▽
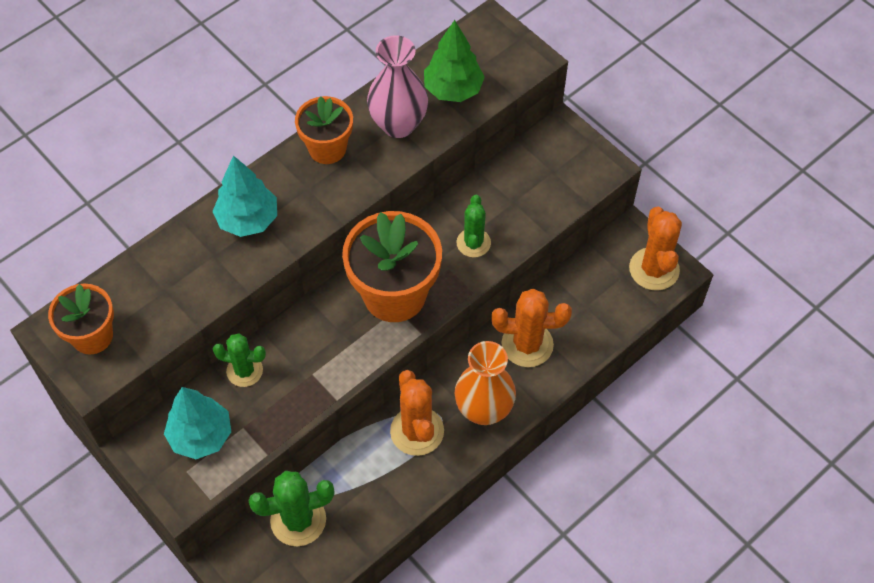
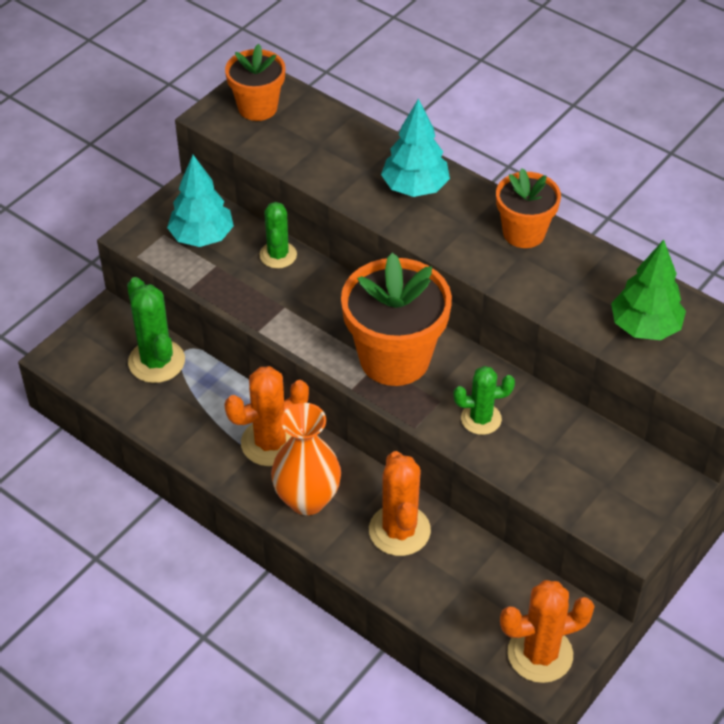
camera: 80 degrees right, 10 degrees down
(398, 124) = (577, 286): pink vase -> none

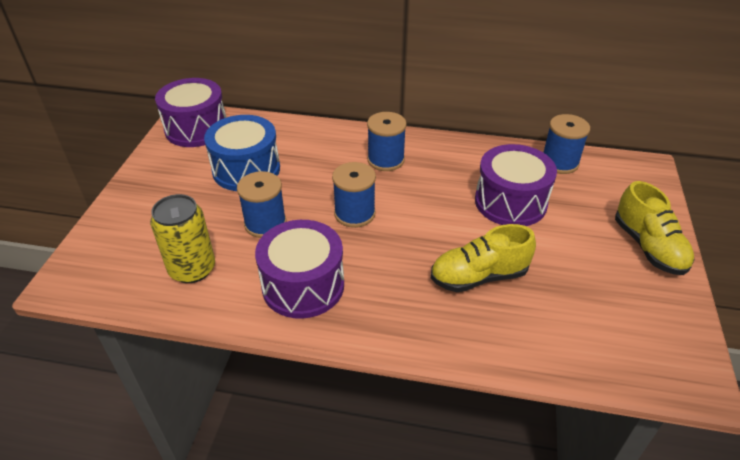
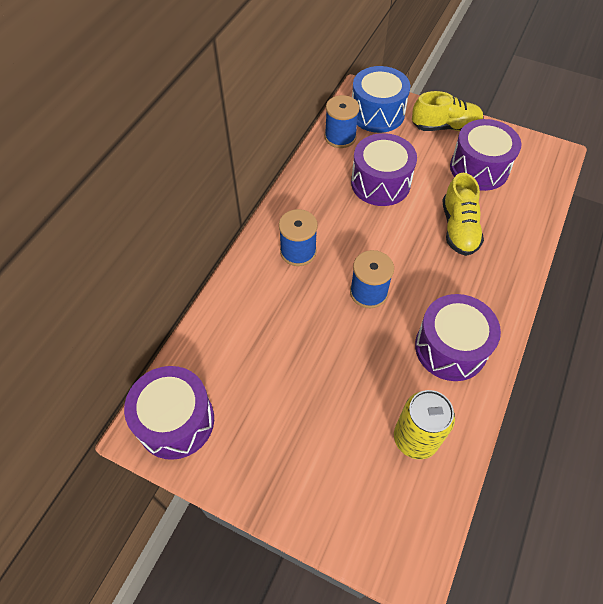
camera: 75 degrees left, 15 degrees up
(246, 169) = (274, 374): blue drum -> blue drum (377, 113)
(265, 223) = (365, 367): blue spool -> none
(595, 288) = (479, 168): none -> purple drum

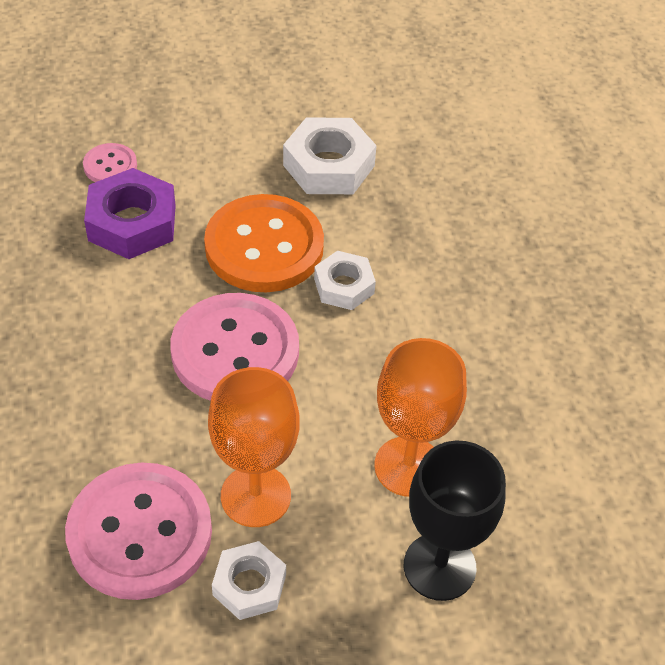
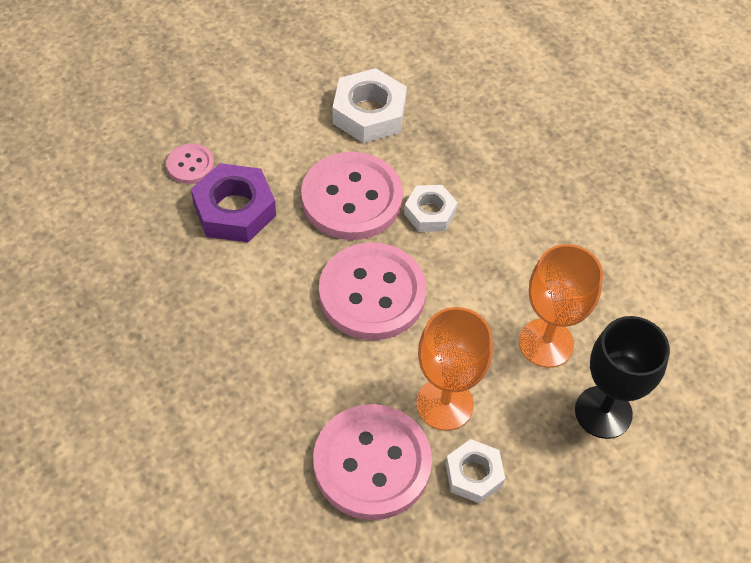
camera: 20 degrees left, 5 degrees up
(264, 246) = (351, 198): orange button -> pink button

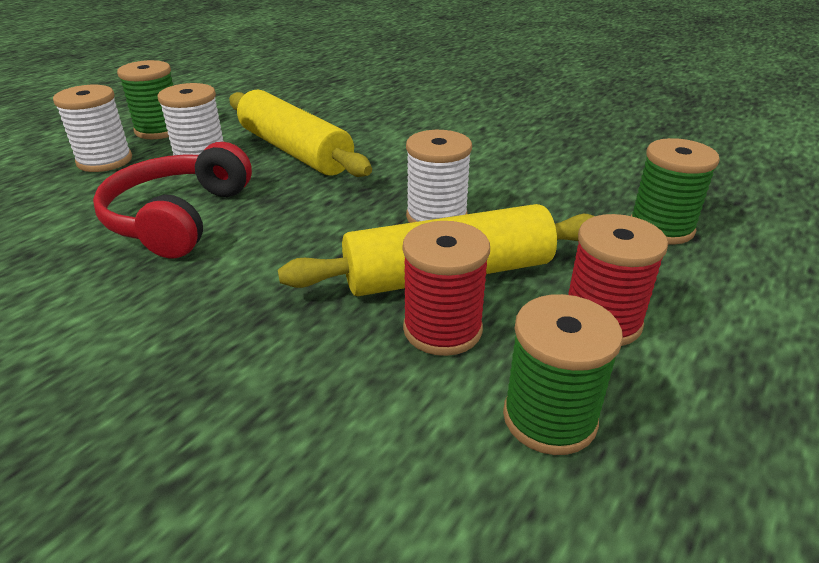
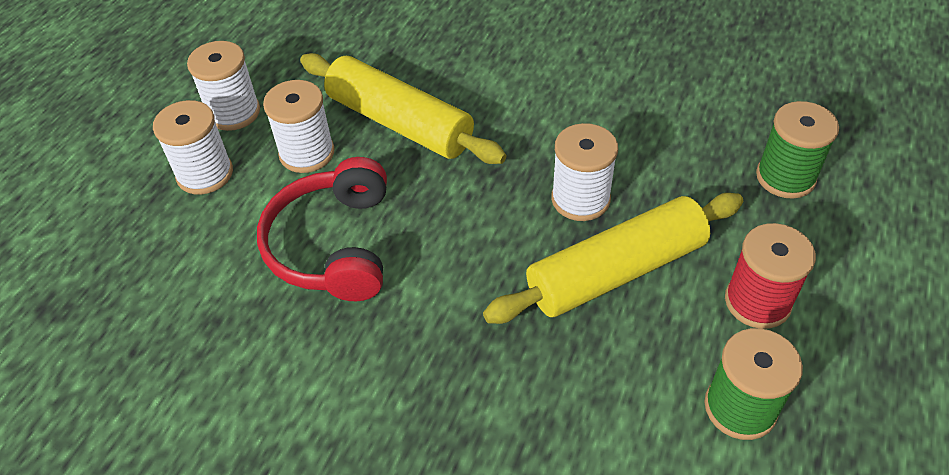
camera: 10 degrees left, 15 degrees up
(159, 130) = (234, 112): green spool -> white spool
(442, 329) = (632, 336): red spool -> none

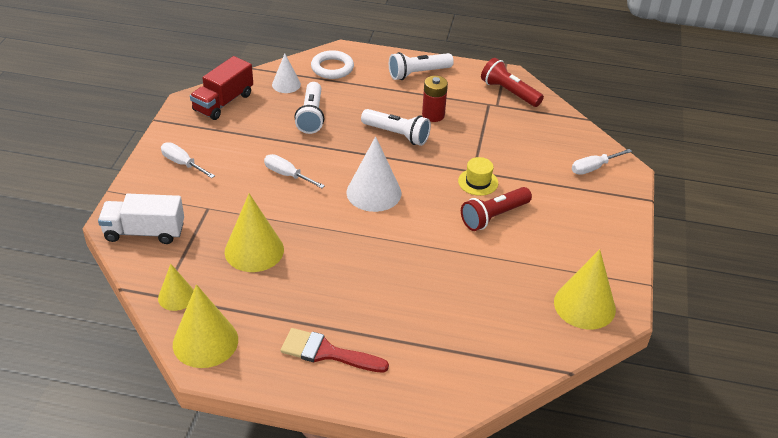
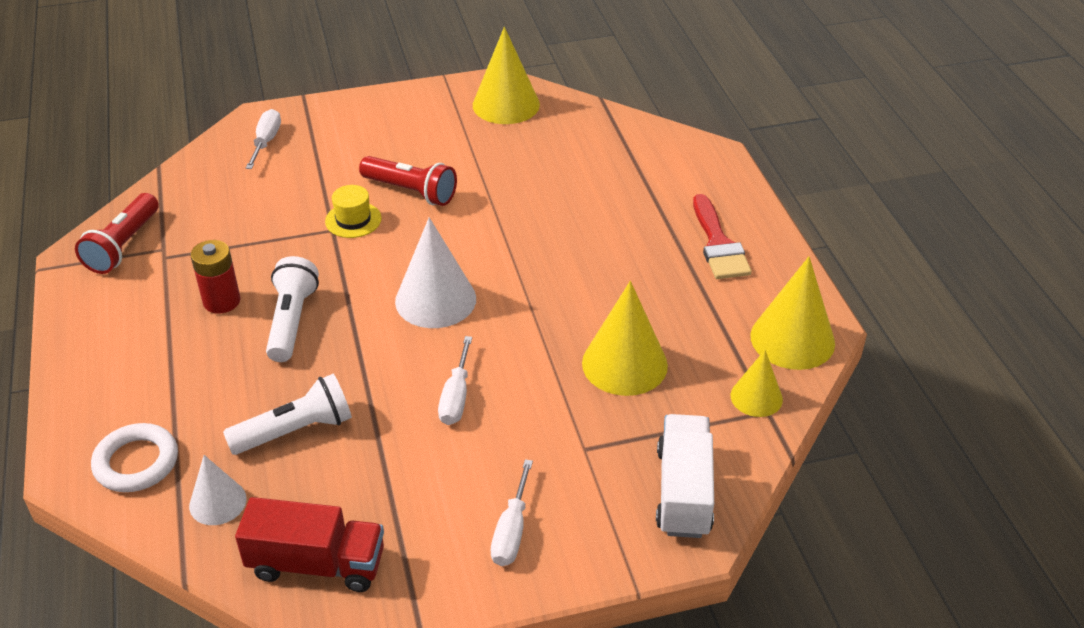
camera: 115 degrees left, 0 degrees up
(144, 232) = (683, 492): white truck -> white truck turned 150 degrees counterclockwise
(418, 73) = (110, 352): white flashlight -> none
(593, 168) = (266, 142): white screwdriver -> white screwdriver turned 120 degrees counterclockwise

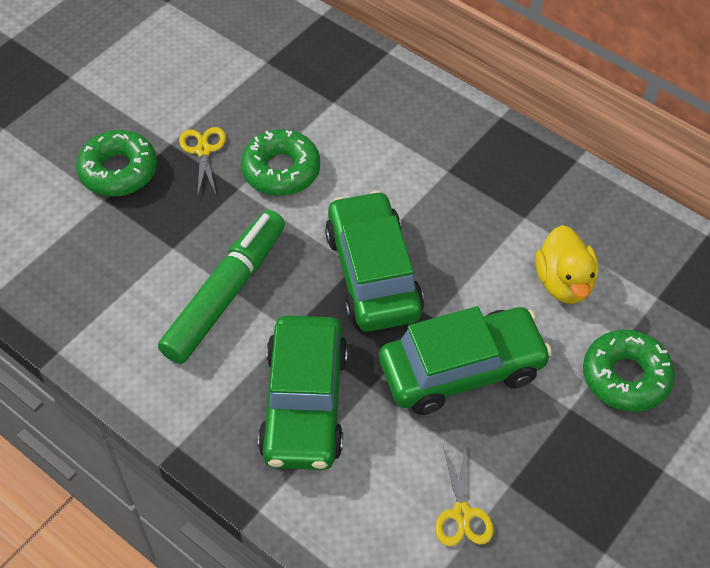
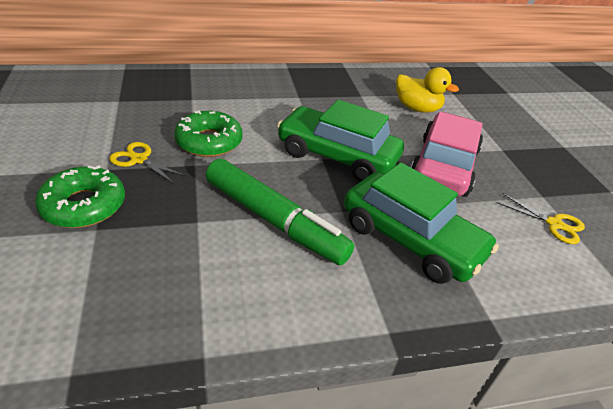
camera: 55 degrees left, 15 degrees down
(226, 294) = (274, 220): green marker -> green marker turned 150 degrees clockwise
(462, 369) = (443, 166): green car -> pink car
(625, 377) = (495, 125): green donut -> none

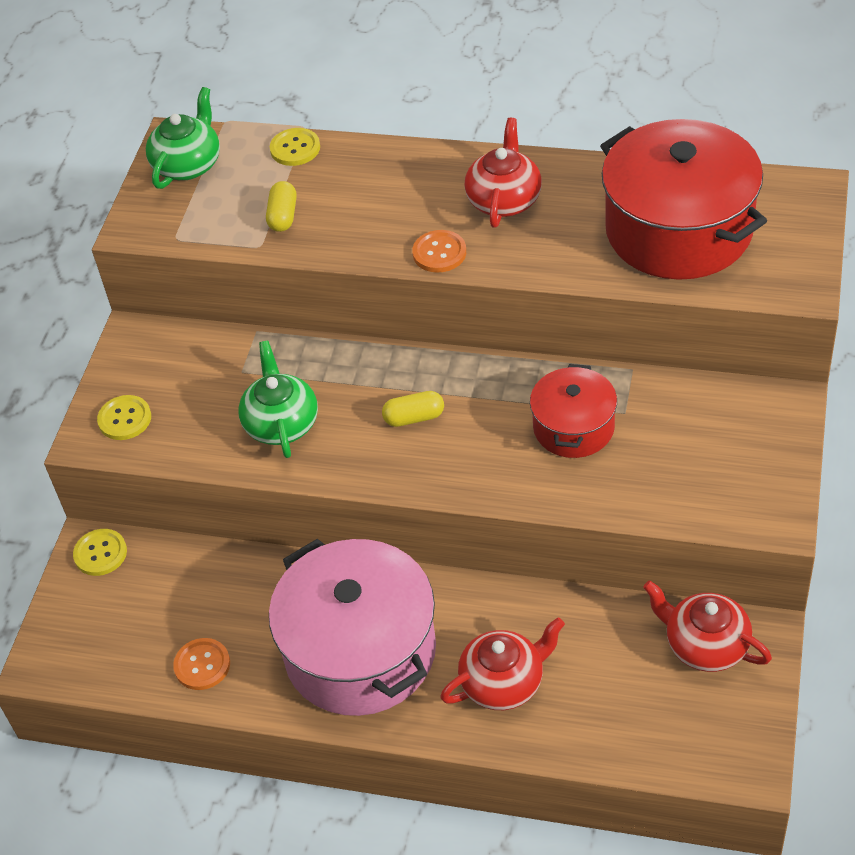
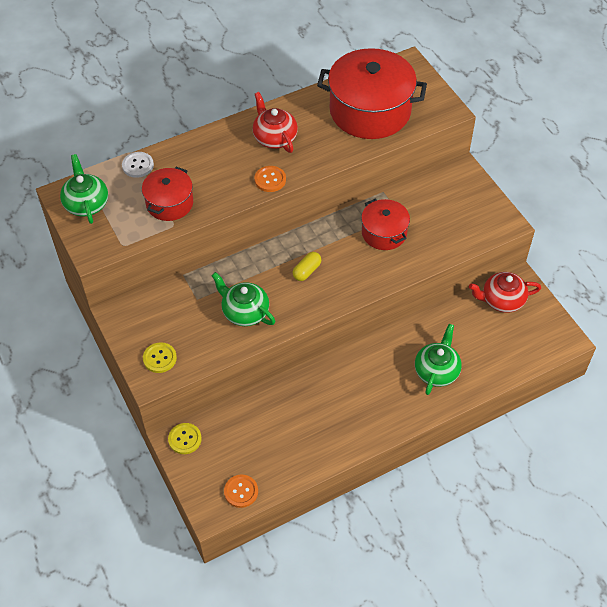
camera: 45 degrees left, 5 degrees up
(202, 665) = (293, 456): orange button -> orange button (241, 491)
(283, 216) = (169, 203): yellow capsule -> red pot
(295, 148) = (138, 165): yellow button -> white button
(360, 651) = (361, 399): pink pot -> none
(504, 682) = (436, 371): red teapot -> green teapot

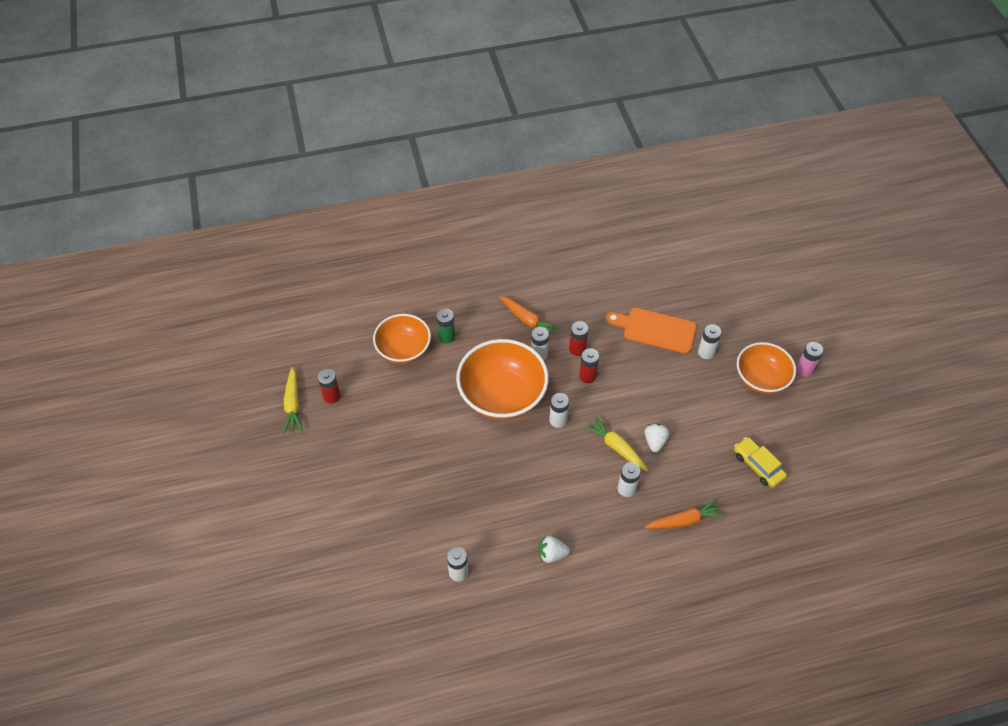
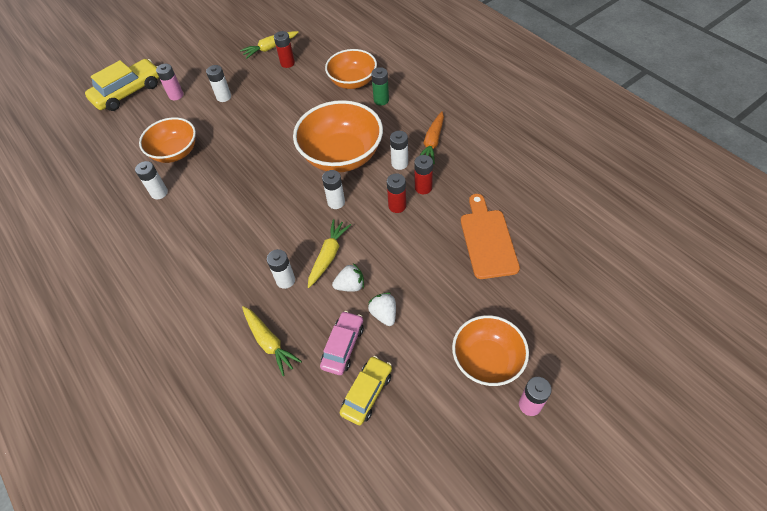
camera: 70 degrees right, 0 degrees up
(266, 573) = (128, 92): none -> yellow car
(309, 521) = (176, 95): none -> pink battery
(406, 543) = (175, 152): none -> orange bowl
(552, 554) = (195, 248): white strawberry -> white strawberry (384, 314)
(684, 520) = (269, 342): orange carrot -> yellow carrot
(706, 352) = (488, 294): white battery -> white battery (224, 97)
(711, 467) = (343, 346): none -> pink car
△
Work instructions >>
Your answer must be an exact copy of the records, with every picture left out.

Result of the exercise >>
camera: 80 degrees right, 10 degrees down
(398, 124) = (577, 286): pink vase -> none

camera: 75 degrees left, 15 degrees up
(246, 169) = (274, 374): blue drum -> blue drum (377, 113)
(265, 223) = (365, 367): blue spool -> none
(595, 288) = (479, 168): none -> purple drum

camera: 20 degrees left, 5 degrees up
(264, 246) = (351, 198): orange button -> pink button

camera: 10 degrees left, 15 degrees up
(159, 130) = (234, 112): green spool -> white spool
(442, 329) = (632, 336): red spool -> none

camera: 115 degrees left, 0 degrees up
(144, 232) = (683, 492): white truck -> white truck turned 150 degrees counterclockwise
(418, 73) = (110, 352): white flashlight -> none
(593, 168) = (266, 142): white screwdriver -> white screwdriver turned 120 degrees counterclockwise

camera: 55 degrees left, 15 degrees down
(226, 294) = (274, 220): green marker -> green marker turned 150 degrees clockwise
(462, 369) = (443, 166): green car -> pink car
(625, 377) = (495, 125): green donut -> none

camera: 45 degrees left, 5 degrees up
(202, 665) = (293, 456): orange button -> orange button (241, 491)
(283, 216) = (169, 203): yellow capsule -> red pot
(295, 148) = (138, 165): yellow button -> white button
(360, 651) = (361, 399): pink pot -> none
(504, 682) = (436, 371): red teapot -> green teapot

camera: 70 degrees right, 0 degrees up
(266, 573) = (128, 92): none -> yellow car
(309, 521) = (176, 95): none -> pink battery
(406, 543) = (175, 152): none -> orange bowl
(552, 554) = (195, 248): white strawberry -> white strawberry (384, 314)
(684, 520) = (269, 342): orange carrot -> yellow carrot
(706, 352) = (488, 294): white battery -> white battery (224, 97)
(711, 467) = (343, 346): none -> pink car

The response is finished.